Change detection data
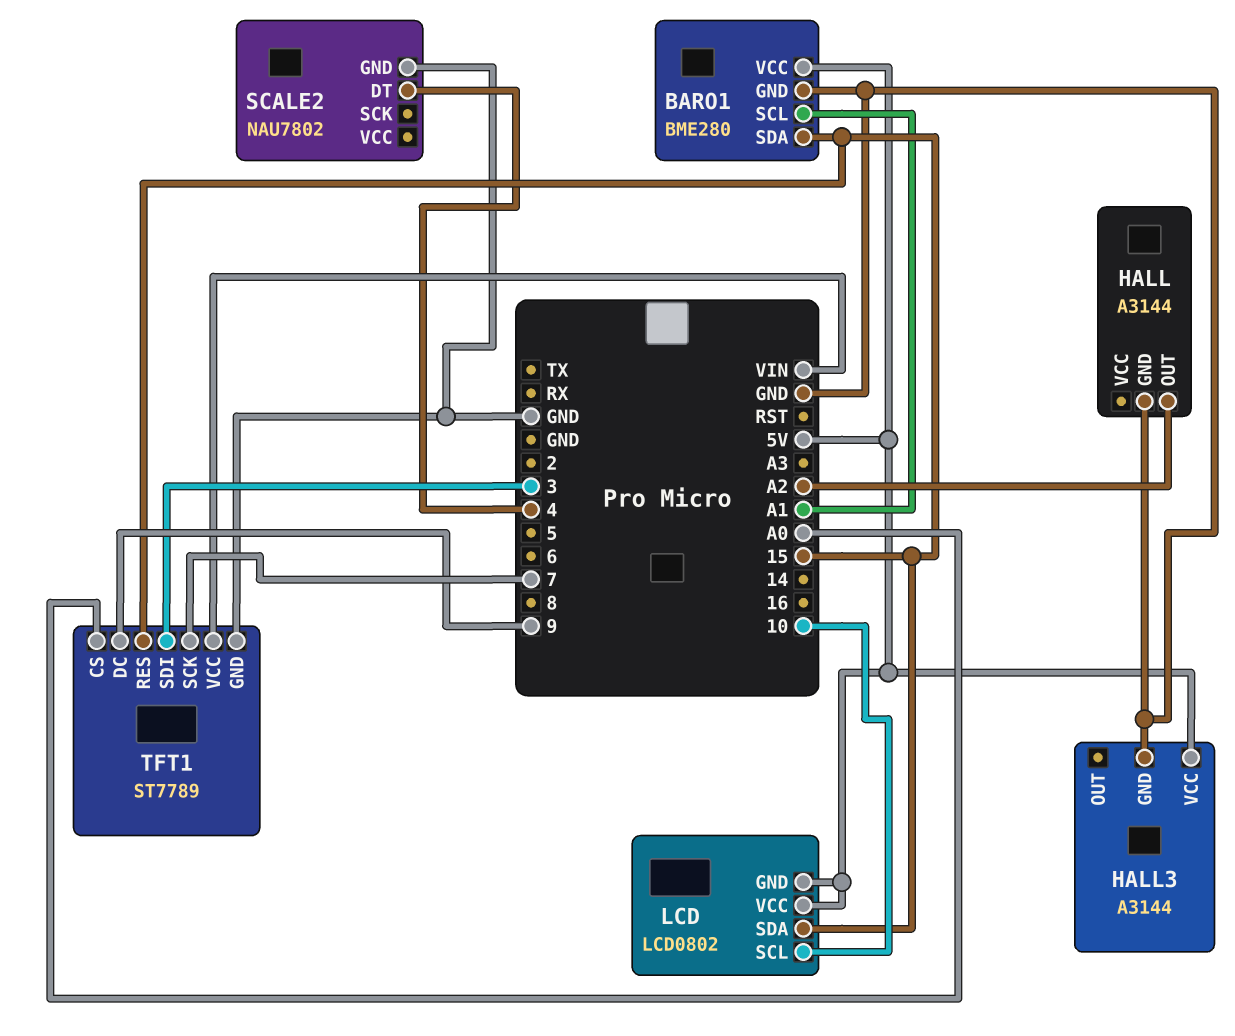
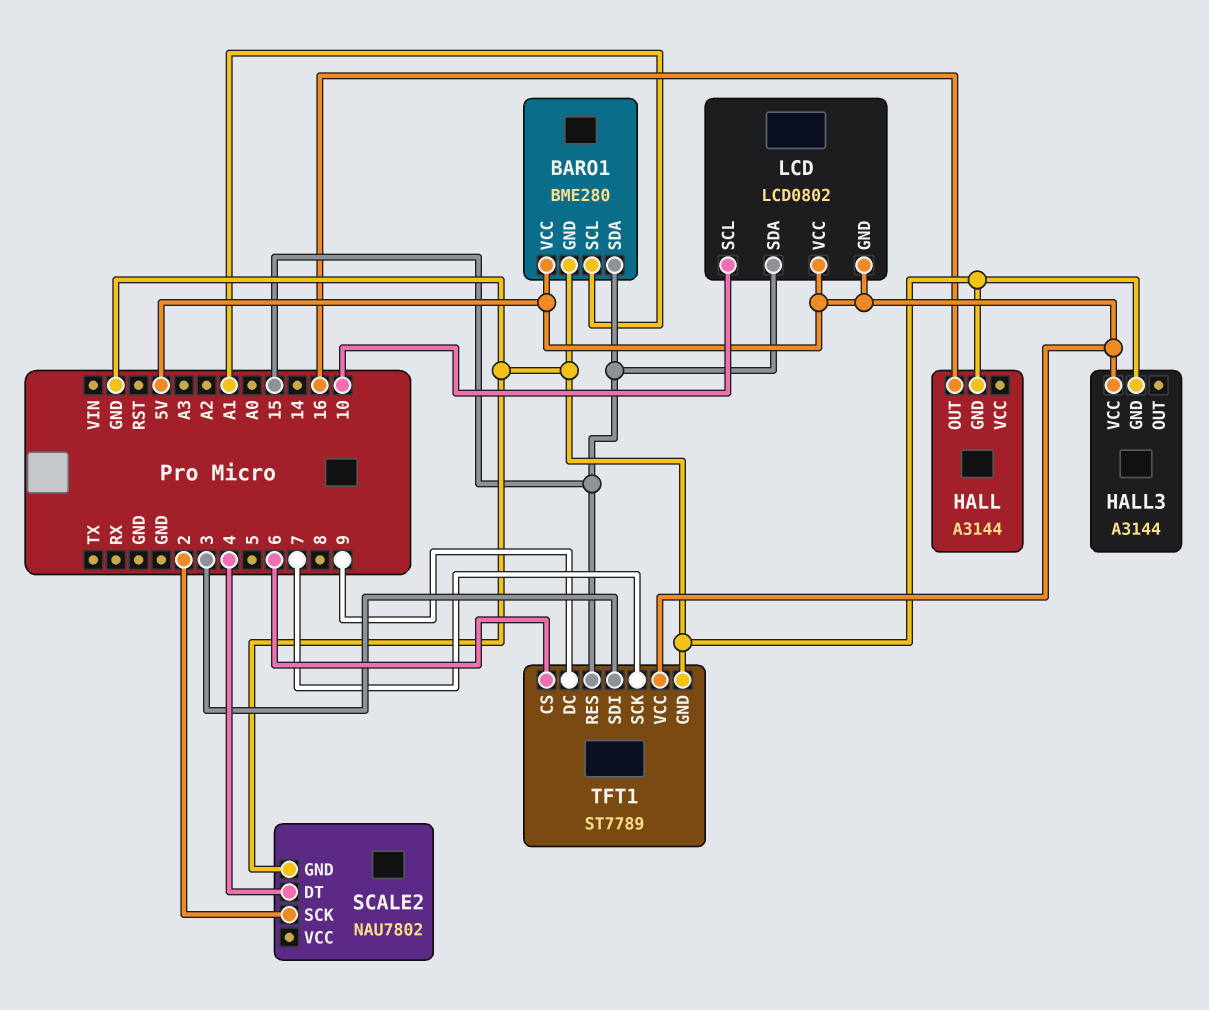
HALL pin OUT: A2 -> 16
SCALE2 pin SCK: none -> 2
TFT1 pin CS: A0 -> 6
TFT1 pin VCC: VIN -> 5V

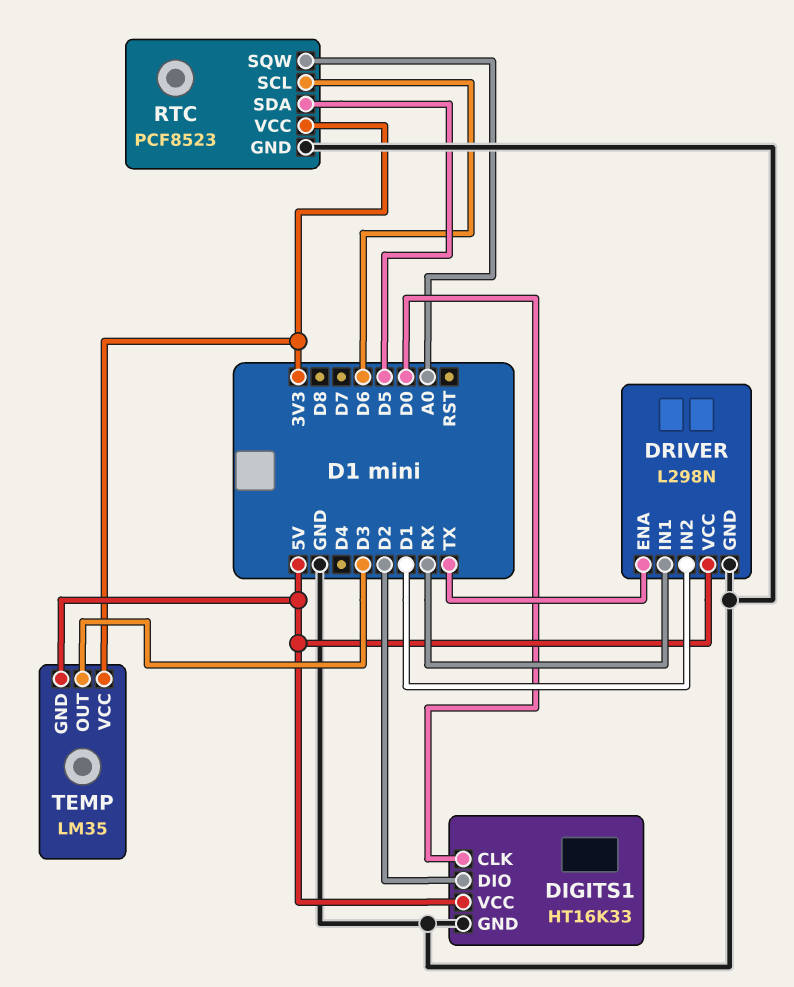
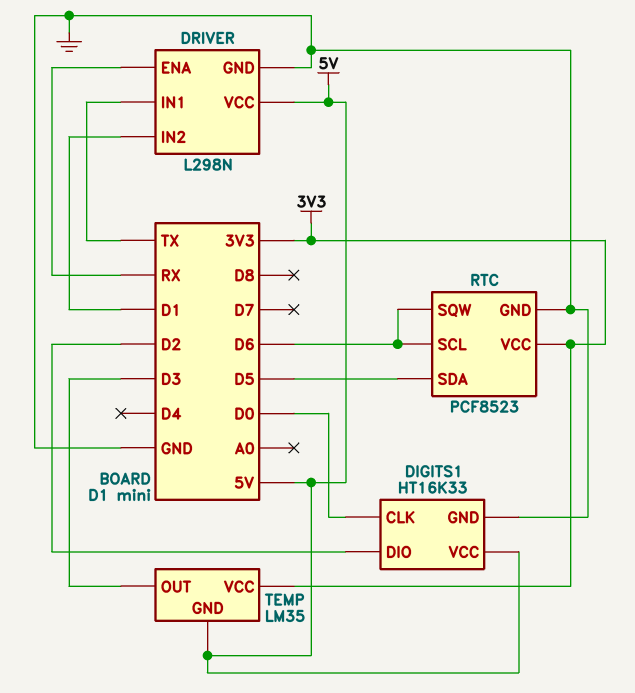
DRIVER pin ENA: TX -> RX
DRIVER pin IN1: RX -> TX
RTC pin SQW: A0 -> D6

EXERCISE DIRECTIONS: Your task is to copy every line of the entries that contains the string "DRIVER".

REPLY:
DRIVER pin ENA: TX -> RX
DRIVER pin IN1: RX -> TX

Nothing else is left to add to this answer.